→ WORK REQUIRED
Take the entries that follow and return exactly the lines from the one holding "C4: 10nF (GND, VCC) -> none" through the one holding "U3: ATtiny45 -> ATtiny13A", both included. Nothing else is needed.

→ EXTRACTED INFORMATION

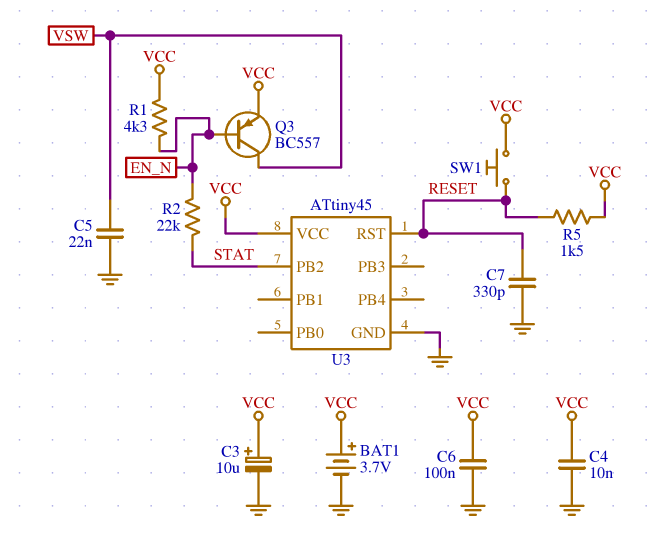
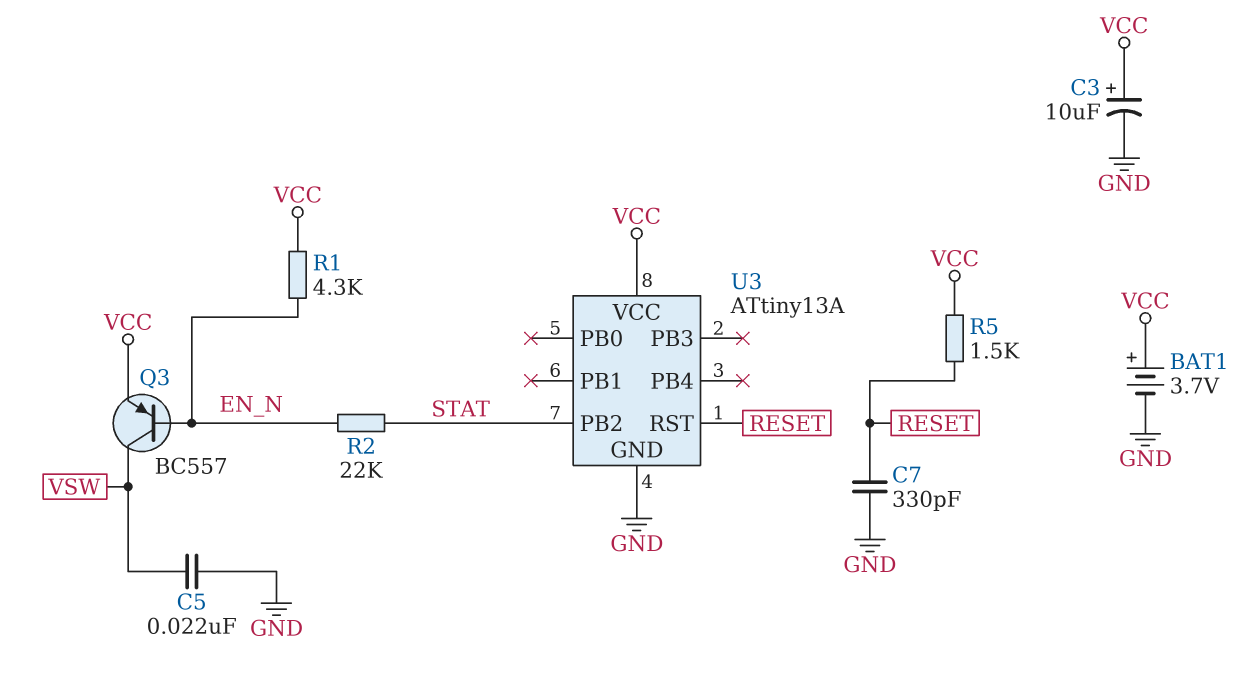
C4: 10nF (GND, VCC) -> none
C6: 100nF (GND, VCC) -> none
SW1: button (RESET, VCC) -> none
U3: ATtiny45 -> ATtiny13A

--

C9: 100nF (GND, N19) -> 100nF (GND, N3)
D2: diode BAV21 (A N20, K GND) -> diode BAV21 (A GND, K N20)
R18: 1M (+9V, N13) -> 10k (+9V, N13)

→ FINISHED TASK
C4: 10nF (GND, VCC) -> none
C6: 100nF (GND, VCC) -> none
SW1: button (RESET, VCC) -> none
U3: ATtiny45 -> ATtiny13A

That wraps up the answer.